### Dataset

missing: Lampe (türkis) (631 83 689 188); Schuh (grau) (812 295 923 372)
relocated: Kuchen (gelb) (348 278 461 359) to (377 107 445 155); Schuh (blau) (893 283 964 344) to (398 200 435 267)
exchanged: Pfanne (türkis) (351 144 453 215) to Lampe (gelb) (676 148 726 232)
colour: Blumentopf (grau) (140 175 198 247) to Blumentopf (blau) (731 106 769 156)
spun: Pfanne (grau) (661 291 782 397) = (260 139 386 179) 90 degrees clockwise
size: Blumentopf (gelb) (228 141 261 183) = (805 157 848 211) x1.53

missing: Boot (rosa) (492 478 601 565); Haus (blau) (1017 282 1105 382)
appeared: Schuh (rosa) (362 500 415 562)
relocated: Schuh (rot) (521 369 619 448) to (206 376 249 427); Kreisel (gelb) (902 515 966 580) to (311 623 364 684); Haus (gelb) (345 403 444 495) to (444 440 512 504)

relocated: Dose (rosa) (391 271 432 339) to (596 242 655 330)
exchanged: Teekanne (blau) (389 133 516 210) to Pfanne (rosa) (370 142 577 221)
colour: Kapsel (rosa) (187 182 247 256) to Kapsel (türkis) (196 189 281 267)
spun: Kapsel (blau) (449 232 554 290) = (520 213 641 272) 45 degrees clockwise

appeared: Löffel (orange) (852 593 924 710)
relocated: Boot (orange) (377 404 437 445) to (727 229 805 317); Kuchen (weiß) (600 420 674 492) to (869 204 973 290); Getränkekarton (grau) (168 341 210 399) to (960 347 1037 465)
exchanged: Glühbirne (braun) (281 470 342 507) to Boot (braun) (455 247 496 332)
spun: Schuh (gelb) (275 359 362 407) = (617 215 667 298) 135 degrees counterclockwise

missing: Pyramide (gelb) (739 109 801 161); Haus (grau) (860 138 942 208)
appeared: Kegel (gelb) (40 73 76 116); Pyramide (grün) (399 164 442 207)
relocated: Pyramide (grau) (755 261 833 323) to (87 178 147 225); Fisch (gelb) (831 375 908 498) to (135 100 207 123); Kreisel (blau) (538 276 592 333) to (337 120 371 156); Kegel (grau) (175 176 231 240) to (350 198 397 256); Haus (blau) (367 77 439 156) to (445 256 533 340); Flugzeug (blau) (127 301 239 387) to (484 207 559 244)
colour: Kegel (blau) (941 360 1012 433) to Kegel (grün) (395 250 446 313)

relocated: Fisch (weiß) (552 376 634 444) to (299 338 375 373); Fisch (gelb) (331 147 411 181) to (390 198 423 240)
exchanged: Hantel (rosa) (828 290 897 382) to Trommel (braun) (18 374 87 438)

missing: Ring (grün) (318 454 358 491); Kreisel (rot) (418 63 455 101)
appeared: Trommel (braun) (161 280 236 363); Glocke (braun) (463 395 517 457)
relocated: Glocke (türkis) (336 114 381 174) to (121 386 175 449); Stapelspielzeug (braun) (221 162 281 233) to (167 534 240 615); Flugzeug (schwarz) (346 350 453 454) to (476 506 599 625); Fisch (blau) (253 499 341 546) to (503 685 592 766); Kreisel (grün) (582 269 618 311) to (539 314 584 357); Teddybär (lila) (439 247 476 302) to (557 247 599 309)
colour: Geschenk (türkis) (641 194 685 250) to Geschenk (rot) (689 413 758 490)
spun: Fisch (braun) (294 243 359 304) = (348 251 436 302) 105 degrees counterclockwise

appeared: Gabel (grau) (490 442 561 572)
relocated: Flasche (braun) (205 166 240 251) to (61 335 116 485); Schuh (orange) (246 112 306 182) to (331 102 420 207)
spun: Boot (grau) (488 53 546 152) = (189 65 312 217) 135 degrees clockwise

######

§ **Task to carry out**: Each line of the records above must be copied exactly.

§ **Task result**:
missing: Lampe (türkis) (631 83 689 188); Schuh (grau) (812 295 923 372)
relocated: Kuchen (gelb) (348 278 461 359) to (377 107 445 155); Schuh (blau) (893 283 964 344) to (398 200 435 267)
exchanged: Pfanne (türkis) (351 144 453 215) to Lampe (gelb) (676 148 726 232)
colour: Blumentopf (grau) (140 175 198 247) to Blumentopf (blau) (731 106 769 156)
spun: Pfanne (grau) (661 291 782 397) = (260 139 386 179) 90 degrees clockwise
size: Blumentopf (gelb) (228 141 261 183) = (805 157 848 211) x1.53

missing: Boot (rosa) (492 478 601 565); Haus (blau) (1017 282 1105 382)
appeared: Schuh (rosa) (362 500 415 562)
relocated: Schuh (rot) (521 369 619 448) to (206 376 249 427); Kreisel (gelb) (902 515 966 580) to (311 623 364 684); Haus (gelb) (345 403 444 495) to (444 440 512 504)

relocated: Dose (rosa) (391 271 432 339) to (596 242 655 330)
exchanged: Teekanne (blau) (389 133 516 210) to Pfanne (rosa) (370 142 577 221)
colour: Kapsel (rosa) (187 182 247 256) to Kapsel (türkis) (196 189 281 267)
spun: Kapsel (blau) (449 232 554 290) = (520 213 641 272) 45 degrees clockwise

appeared: Löffel (orange) (852 593 924 710)
relocated: Boot (orange) (377 404 437 445) to (727 229 805 317); Kuchen (weiß) (600 420 674 492) to (869 204 973 290); Getränkekarton (grau) (168 341 210 399) to (960 347 1037 465)
exchanged: Glühbirne (braun) (281 470 342 507) to Boot (braun) (455 247 496 332)
spun: Schuh (gelb) (275 359 362 407) = (617 215 667 298) 135 degrees counterclockwise

missing: Pyramide (gelb) (739 109 801 161); Haus (grau) (860 138 942 208)
appeared: Kegel (gelb) (40 73 76 116); Pyramide (grün) (399 164 442 207)
relocated: Pyramide (grau) (755 261 833 323) to (87 178 147 225); Fisch (gelb) (831 375 908 498) to (135 100 207 123); Kreisel (blau) (538 276 592 333) to (337 120 371 156); Kegel (grau) (175 176 231 240) to (350 198 397 256); Haus (blau) (367 77 439 156) to (445 256 533 340); Flugzeug (blau) (127 301 239 387) to (484 207 559 244)
colour: Kegel (blau) (941 360 1012 433) to Kegel (grün) (395 250 446 313)

relocated: Fisch (weiß) (552 376 634 444) to (299 338 375 373); Fisch (gelb) (331 147 411 181) to (390 198 423 240)
exchanged: Hantel (rosa) (828 290 897 382) to Trommel (braun) (18 374 87 438)

missing: Ring (grün) (318 454 358 491); Kreisel (rot) (418 63 455 101)
appeared: Trommel (braun) (161 280 236 363); Glocke (braun) (463 395 517 457)
relocated: Glocke (türkis) (336 114 381 174) to (121 386 175 449); Stapelspielzeug (braun) (221 162 281 233) to (167 534 240 615); Flugzeug (schwarz) (346 350 453 454) to (476 506 599 625); Fisch (blau) (253 499 341 546) to (503 685 592 766); Kreisel (grün) (582 269 618 311) to (539 314 584 357); Teddybär (lila) (439 247 476 302) to (557 247 599 309)
colour: Geschenk (türkis) (641 194 685 250) to Geschenk (rot) (689 413 758 490)
spun: Fisch (braun) (294 243 359 304) = (348 251 436 302) 105 degrees counterclockwise

appeared: Gabel (grau) (490 442 561 572)
relocated: Flasche (braun) (205 166 240 251) to (61 335 116 485); Schuh (orange) (246 112 306 182) to (331 102 420 207)
spun: Boot (grau) (488 53 546 152) = (189 65 312 217) 135 degrees clockwise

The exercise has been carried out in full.